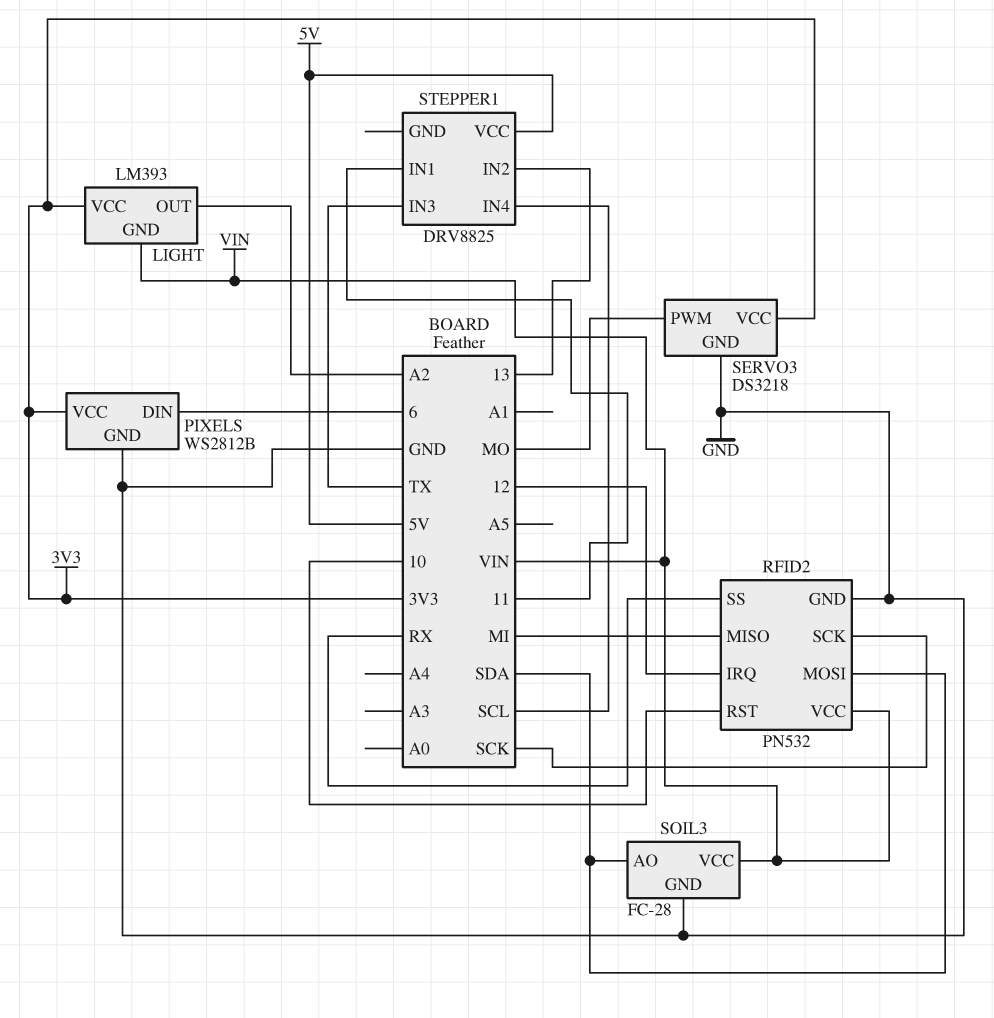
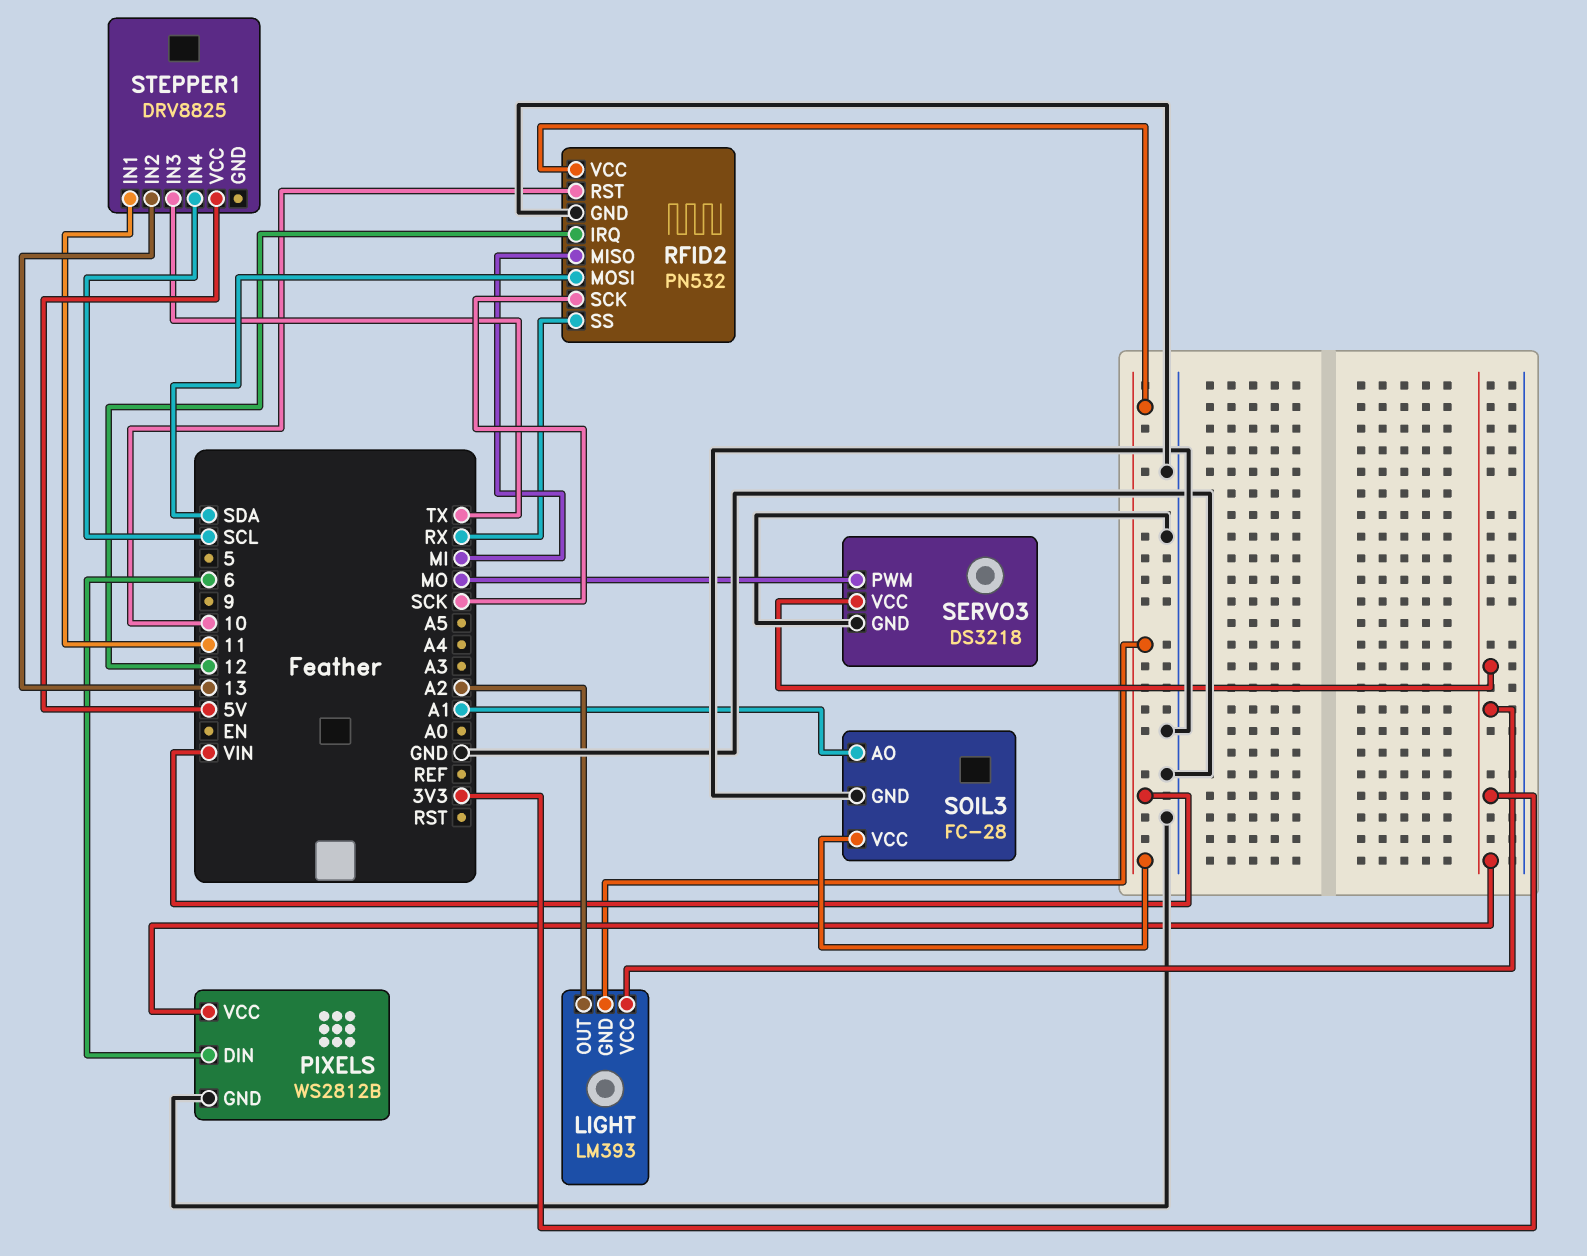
SOIL3 pin AO: SDA -> A1

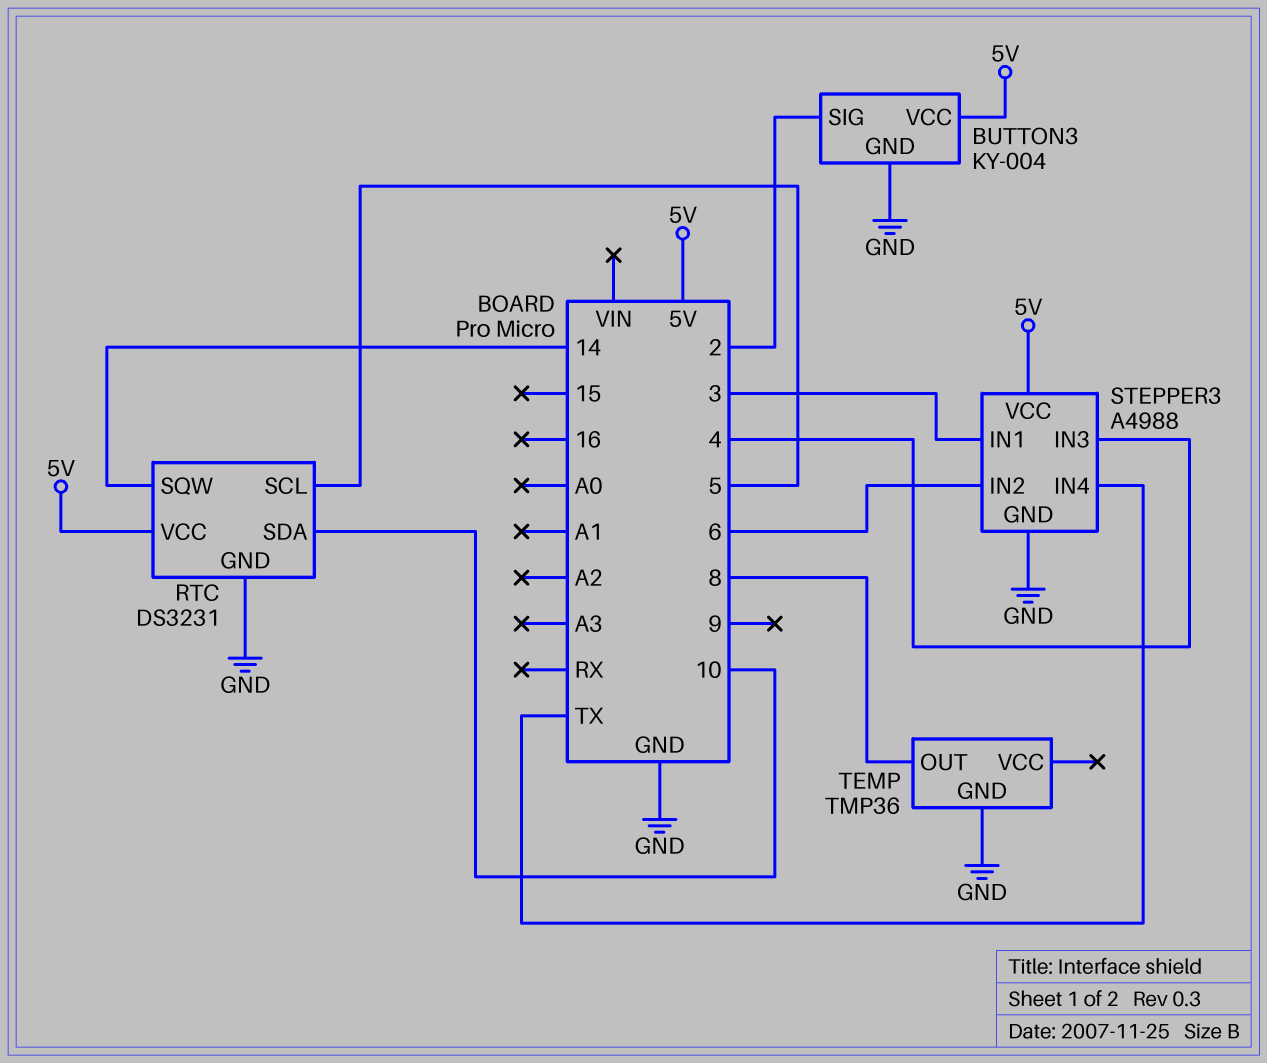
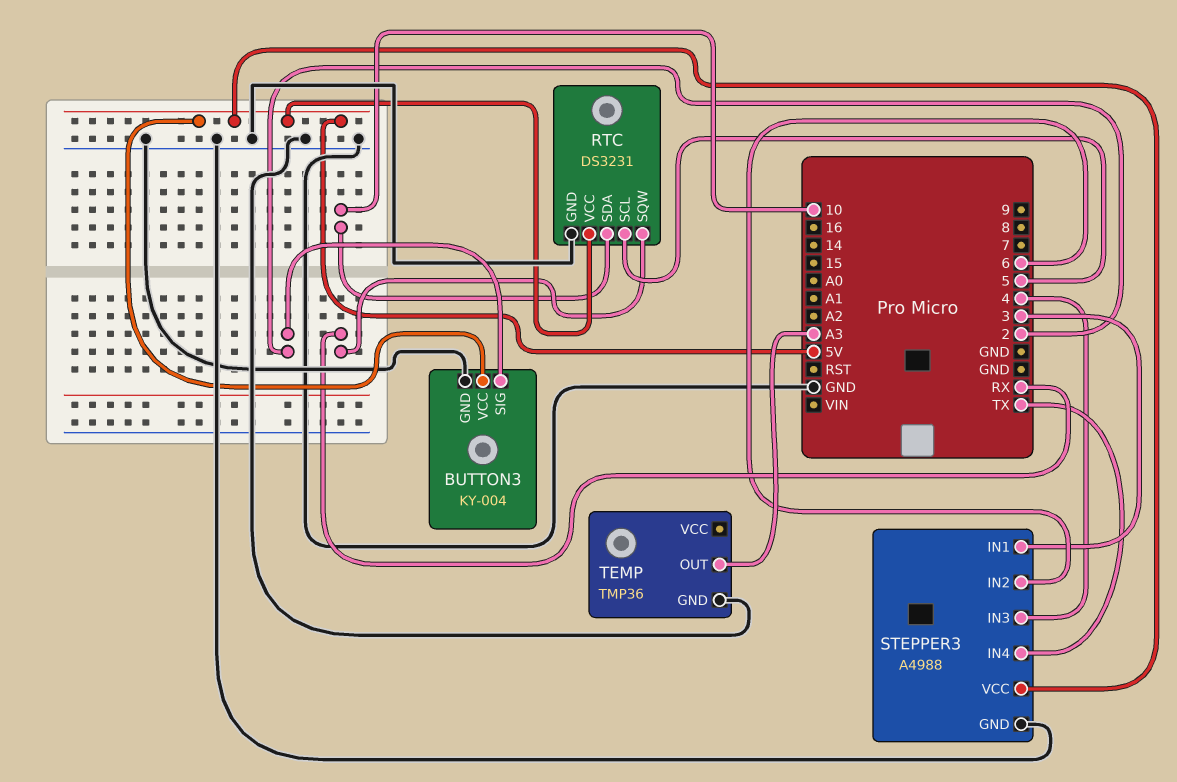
RTC pin SQW: 14 -> RX
TEMP pin OUT: 8 -> A3

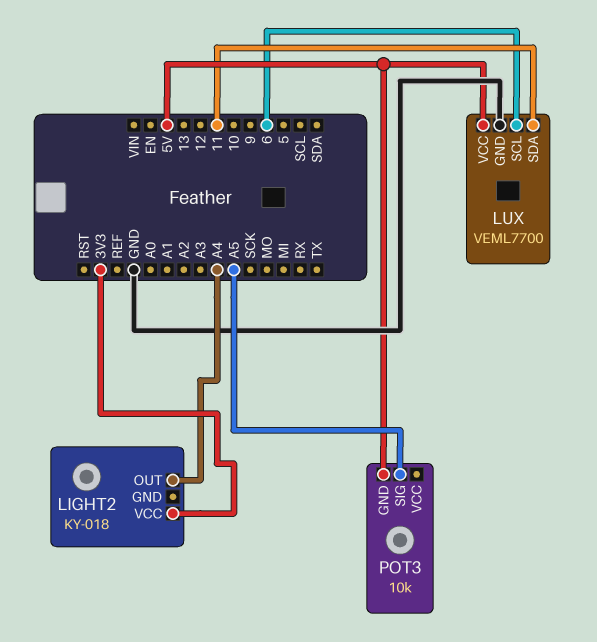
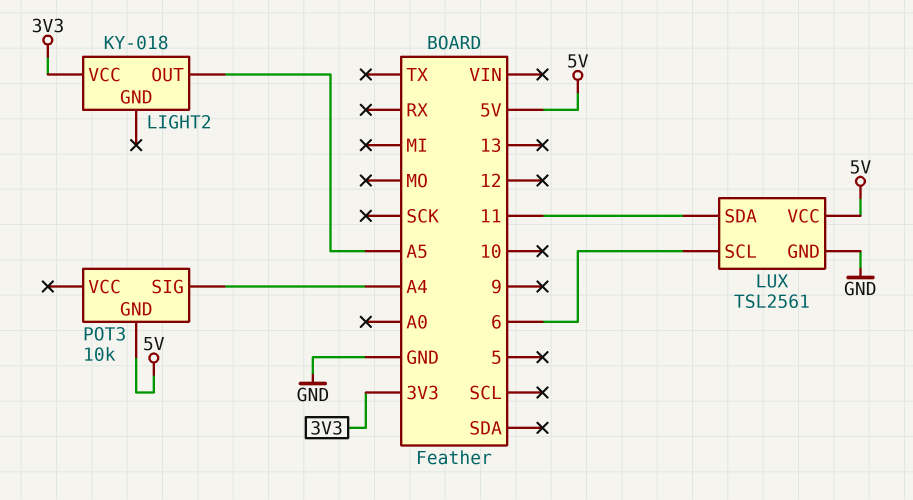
LIGHT2 pin OUT: A4 -> A5
LUX: VEML7700 -> TSL2561
POT3 pin SIG: A5 -> A4

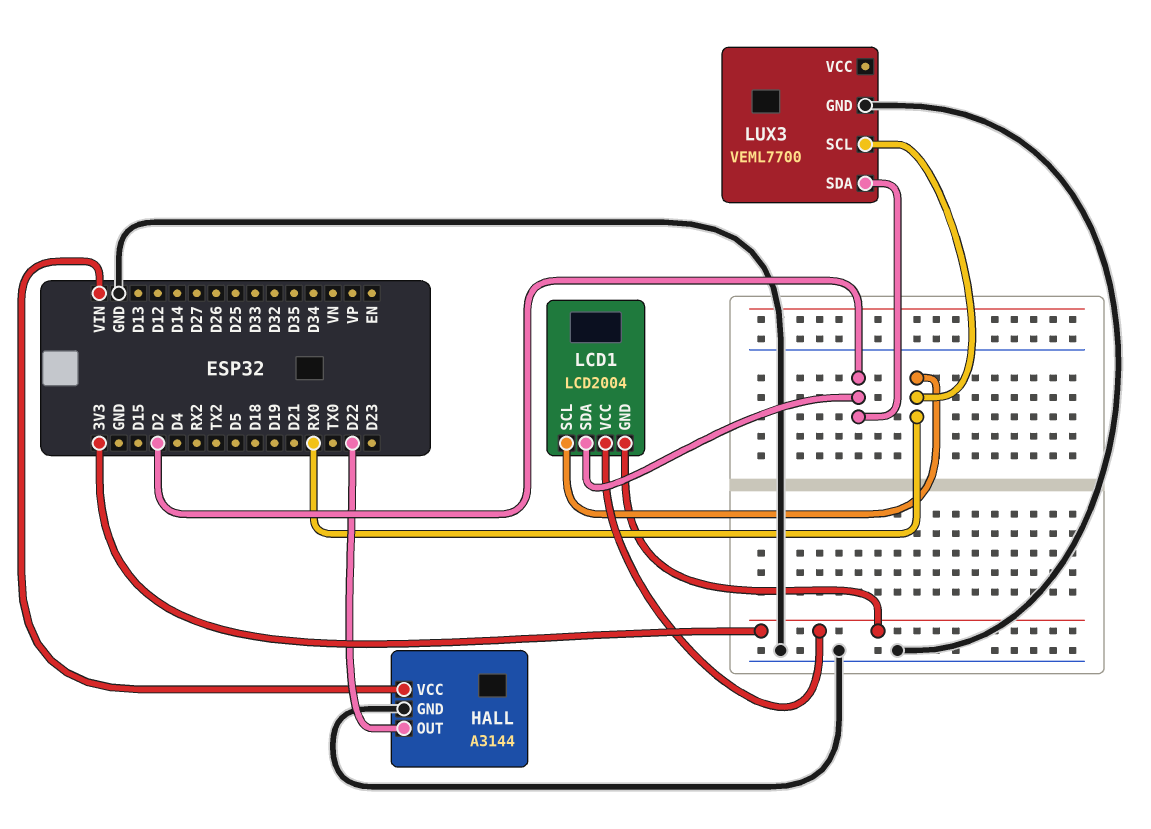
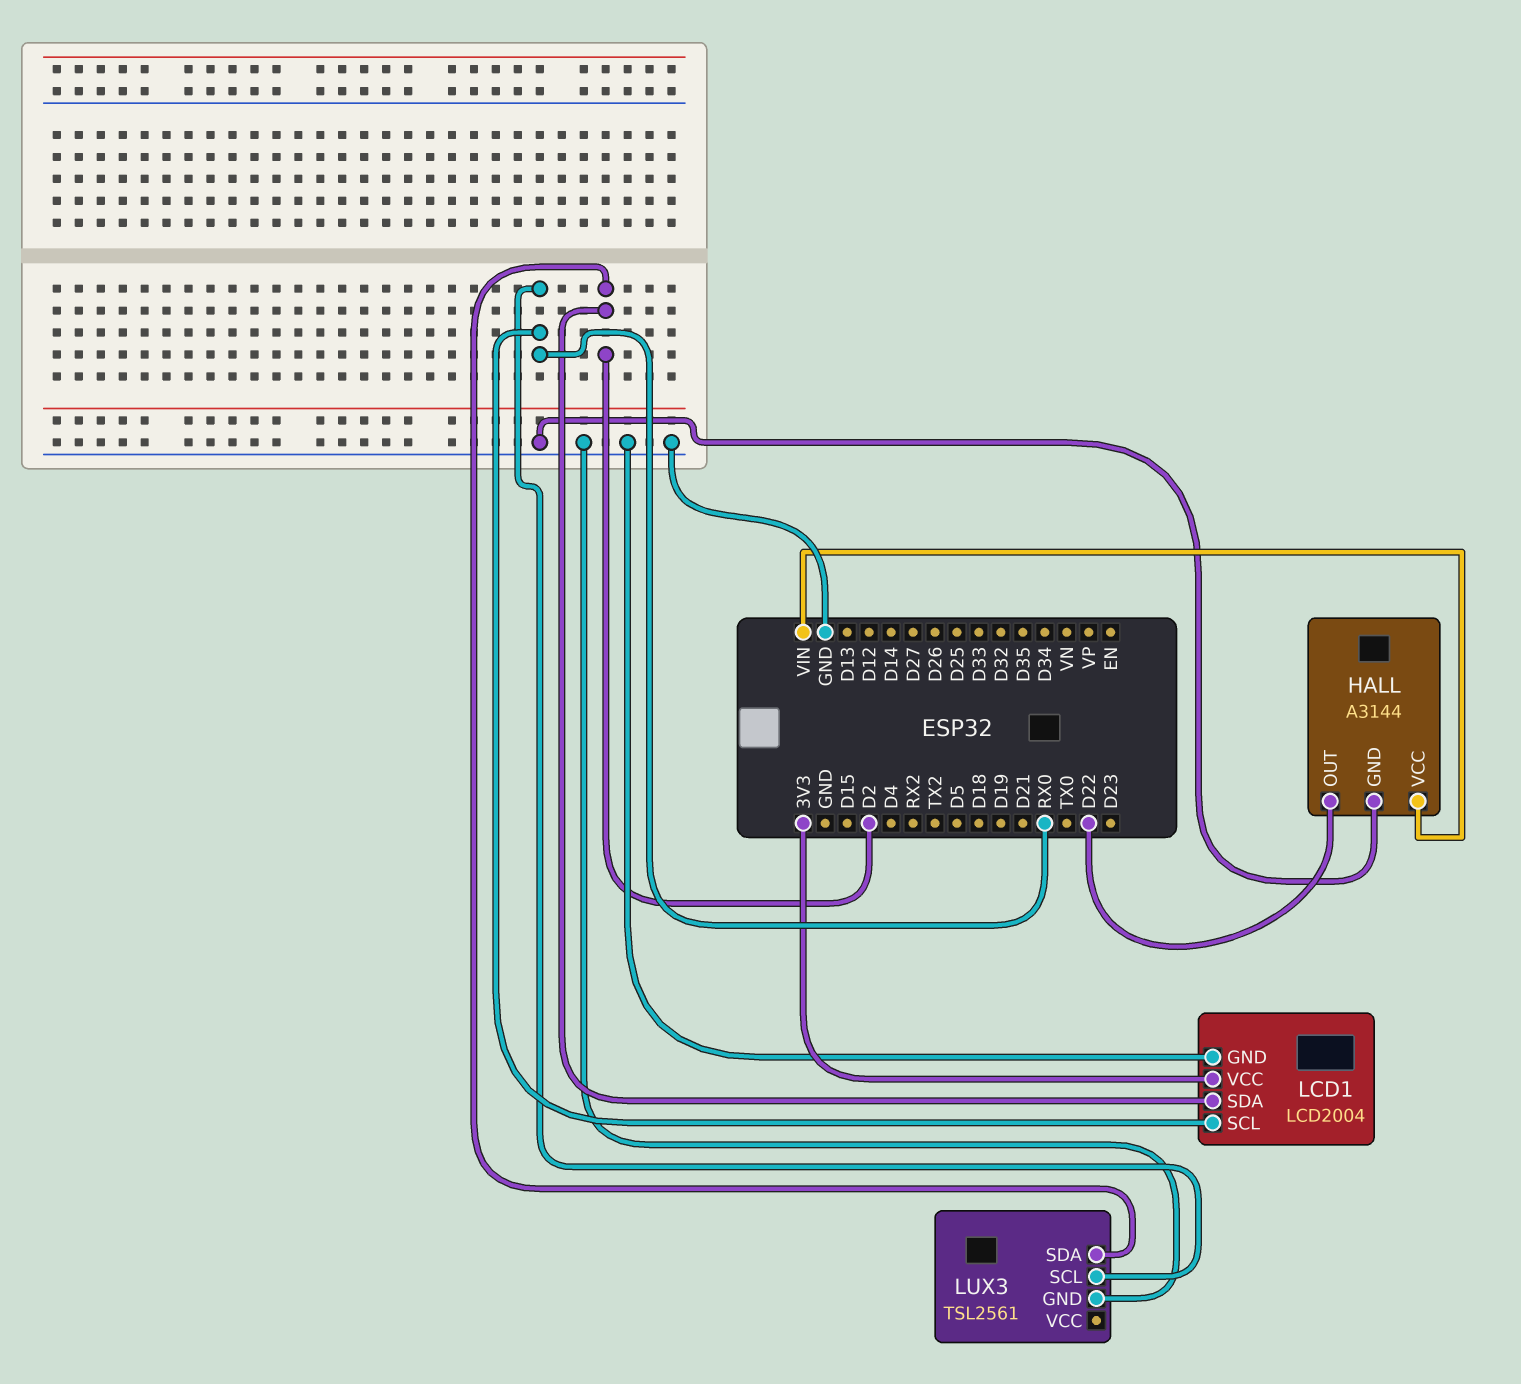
LCD1 pin GND: 3V3 -> GND
LUX3: VEML7700 -> TSL2561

•••••

(Problem description) Would you reproduce the records exactly as they stand, but without the pictures?

(Written reply)
SOIL3 pin AO: SDA -> A1

RTC pin SQW: 14 -> RX
TEMP pin OUT: 8 -> A3

LIGHT2 pin OUT: A4 -> A5
LUX: VEML7700 -> TSL2561
POT3 pin SIG: A5 -> A4

LCD1 pin GND: 3V3 -> GND
LUX3: VEML7700 -> TSL2561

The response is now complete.